▶ [PROBLEM TO SOLVE]
Go to the line in the data below that contains "D2: none -> schottky BAT54 (A 5V, K IC1/E)". Write it out exactly, along with every later line through the last, and nothing else.

[Revision comparison data]

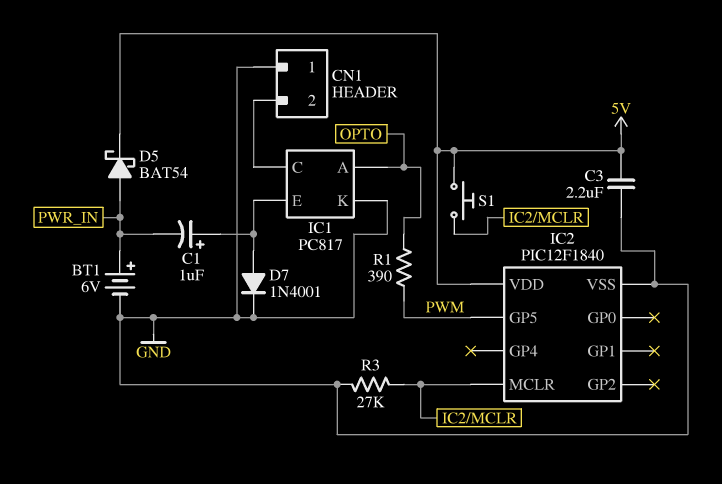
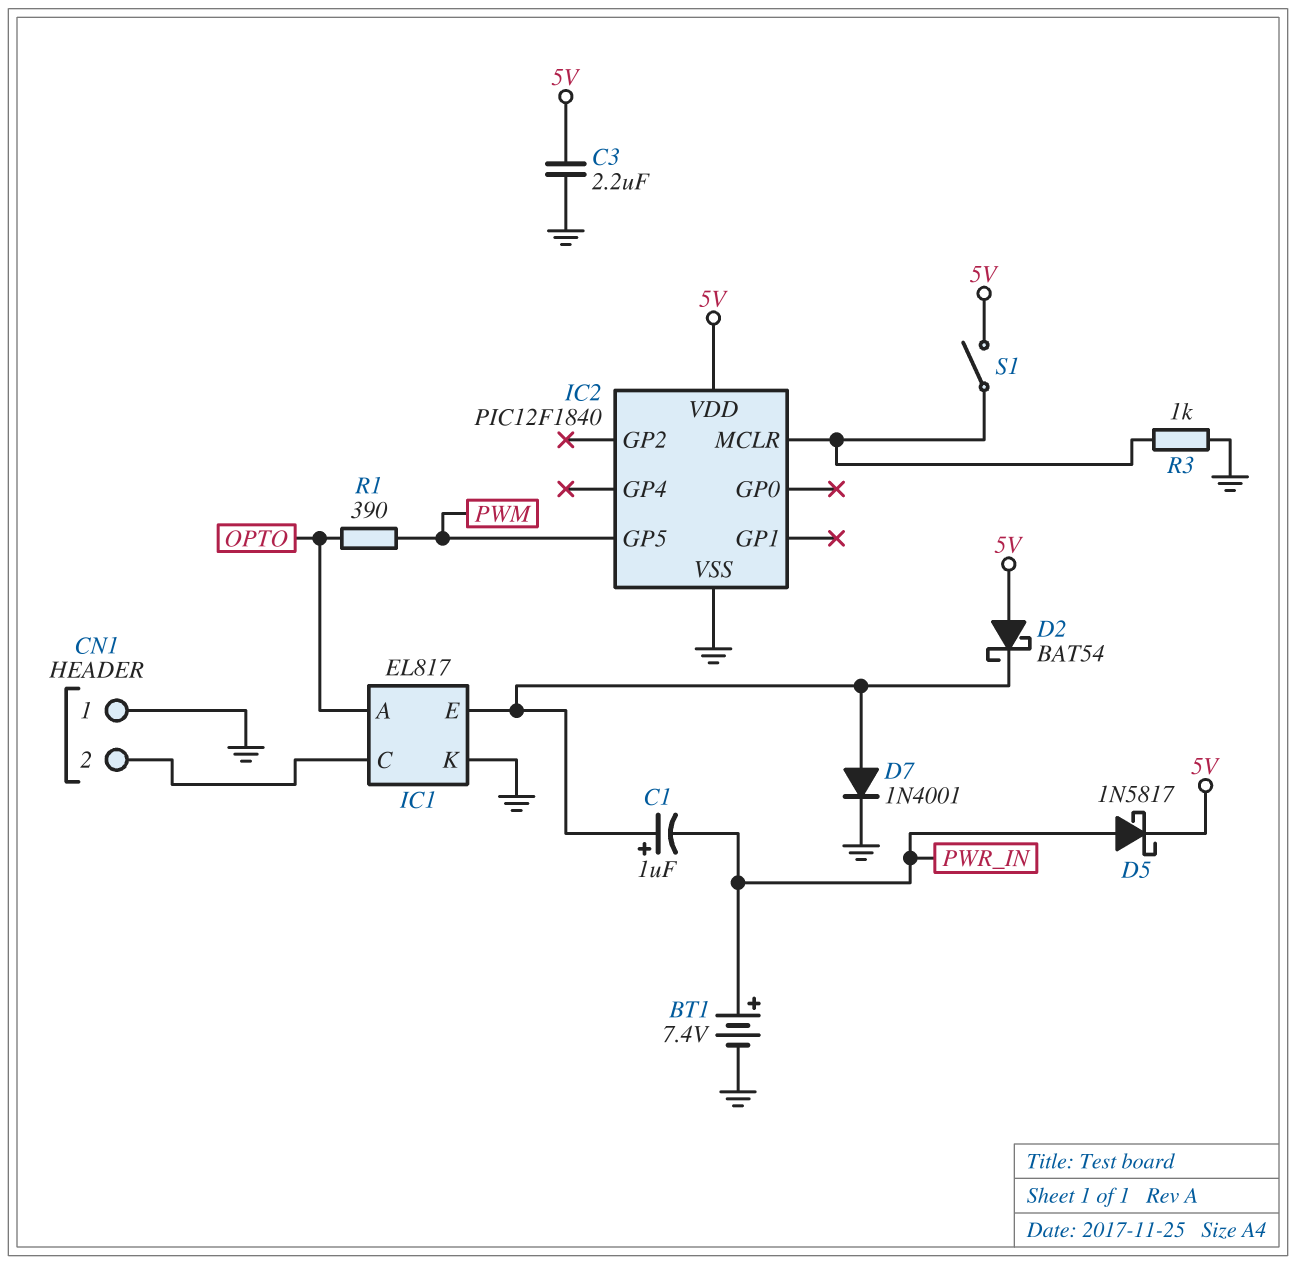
BT1: 6V (plus PWR_IN, minus GND) -> 7.4V (plus PWR_IN, minus GND)
D2: none -> schottky BAT54 (A 5V, K IC1/E)
D5: schottky BAT54 (A PWR_IN, K 5V) -> schottky 1N5817 (A PWR_IN, K 5V)
IC1: PC817 -> EL817
R3: 27k (GND, IC2/MCLR) -> 1k (GND, IC2/MCLR)
S1: button (5V, IC2/MCLR) -> switch (5V, IC2/MCLR)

▶ [REPLY TO THE TASK]
D2: none -> schottky BAT54 (A 5V, K IC1/E)
D5: schottky BAT54 (A PWR_IN, K 5V) -> schottky 1N5817 (A PWR_IN, K 5V)
IC1: PC817 -> EL817
R3: 27k (GND, IC2/MCLR) -> 1k (GND, IC2/MCLR)
S1: button (5V, IC2/MCLR) -> switch (5V, IC2/MCLR)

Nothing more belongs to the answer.